TASK PROMPT -> Please give the count of lines in the listing underneath that hold "turquoise", leaving out everything else.

DATA LISTING ->
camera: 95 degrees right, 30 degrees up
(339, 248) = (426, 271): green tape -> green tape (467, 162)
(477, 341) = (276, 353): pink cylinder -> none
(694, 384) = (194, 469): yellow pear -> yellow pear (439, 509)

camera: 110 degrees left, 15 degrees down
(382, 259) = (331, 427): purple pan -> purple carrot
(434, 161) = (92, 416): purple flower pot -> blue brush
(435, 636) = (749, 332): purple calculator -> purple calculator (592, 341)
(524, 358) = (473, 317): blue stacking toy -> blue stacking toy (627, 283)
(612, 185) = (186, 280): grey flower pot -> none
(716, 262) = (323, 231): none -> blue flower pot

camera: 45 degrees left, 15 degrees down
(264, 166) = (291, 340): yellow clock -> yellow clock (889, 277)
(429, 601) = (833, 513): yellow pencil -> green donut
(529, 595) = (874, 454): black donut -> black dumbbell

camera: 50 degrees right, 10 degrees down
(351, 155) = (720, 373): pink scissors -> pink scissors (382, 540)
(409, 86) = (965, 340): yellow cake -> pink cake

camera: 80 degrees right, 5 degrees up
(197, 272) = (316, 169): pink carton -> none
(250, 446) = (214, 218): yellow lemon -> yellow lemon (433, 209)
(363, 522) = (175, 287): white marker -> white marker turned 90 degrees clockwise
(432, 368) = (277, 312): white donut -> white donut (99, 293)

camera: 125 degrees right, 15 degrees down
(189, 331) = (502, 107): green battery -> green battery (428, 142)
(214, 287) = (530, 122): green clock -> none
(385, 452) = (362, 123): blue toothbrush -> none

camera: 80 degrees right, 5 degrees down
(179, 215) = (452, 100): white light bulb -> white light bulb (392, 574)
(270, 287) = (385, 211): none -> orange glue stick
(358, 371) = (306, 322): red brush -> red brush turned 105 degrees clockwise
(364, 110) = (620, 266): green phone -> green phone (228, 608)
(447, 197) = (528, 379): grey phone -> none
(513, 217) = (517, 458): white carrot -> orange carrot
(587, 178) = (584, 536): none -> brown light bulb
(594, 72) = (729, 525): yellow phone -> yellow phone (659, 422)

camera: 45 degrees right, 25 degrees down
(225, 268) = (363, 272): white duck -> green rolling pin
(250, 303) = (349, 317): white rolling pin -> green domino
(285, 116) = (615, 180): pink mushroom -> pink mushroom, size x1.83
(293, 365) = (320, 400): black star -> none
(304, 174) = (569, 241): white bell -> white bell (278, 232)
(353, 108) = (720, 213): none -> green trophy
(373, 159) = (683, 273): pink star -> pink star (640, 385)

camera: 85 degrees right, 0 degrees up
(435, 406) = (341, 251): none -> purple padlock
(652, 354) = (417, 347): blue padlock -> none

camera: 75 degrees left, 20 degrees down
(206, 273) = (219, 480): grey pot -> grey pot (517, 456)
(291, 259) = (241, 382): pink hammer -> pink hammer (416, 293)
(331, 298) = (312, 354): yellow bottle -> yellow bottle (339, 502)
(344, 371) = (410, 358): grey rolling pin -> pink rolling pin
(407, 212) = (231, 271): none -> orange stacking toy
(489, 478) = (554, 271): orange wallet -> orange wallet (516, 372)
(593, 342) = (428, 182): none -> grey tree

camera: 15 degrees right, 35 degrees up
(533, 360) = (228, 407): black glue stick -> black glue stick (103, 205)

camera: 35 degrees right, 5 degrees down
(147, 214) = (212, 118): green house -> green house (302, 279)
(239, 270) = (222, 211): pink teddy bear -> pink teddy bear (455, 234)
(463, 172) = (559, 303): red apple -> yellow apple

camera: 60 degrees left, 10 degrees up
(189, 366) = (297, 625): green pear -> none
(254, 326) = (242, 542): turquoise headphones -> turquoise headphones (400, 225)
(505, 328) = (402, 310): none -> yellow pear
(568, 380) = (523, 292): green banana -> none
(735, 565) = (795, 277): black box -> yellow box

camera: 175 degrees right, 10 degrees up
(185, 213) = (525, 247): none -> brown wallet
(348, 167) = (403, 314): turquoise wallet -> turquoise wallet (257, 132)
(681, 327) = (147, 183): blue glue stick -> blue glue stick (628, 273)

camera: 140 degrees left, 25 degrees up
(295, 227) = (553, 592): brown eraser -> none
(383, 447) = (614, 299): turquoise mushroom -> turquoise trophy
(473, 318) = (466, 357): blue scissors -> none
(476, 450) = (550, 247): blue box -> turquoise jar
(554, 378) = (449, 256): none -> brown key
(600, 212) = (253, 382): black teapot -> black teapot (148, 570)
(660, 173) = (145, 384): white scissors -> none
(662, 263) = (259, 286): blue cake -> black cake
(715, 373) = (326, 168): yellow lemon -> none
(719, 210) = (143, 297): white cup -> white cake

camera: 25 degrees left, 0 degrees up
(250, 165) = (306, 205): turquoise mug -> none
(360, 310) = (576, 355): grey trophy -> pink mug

SOLUTION -> 5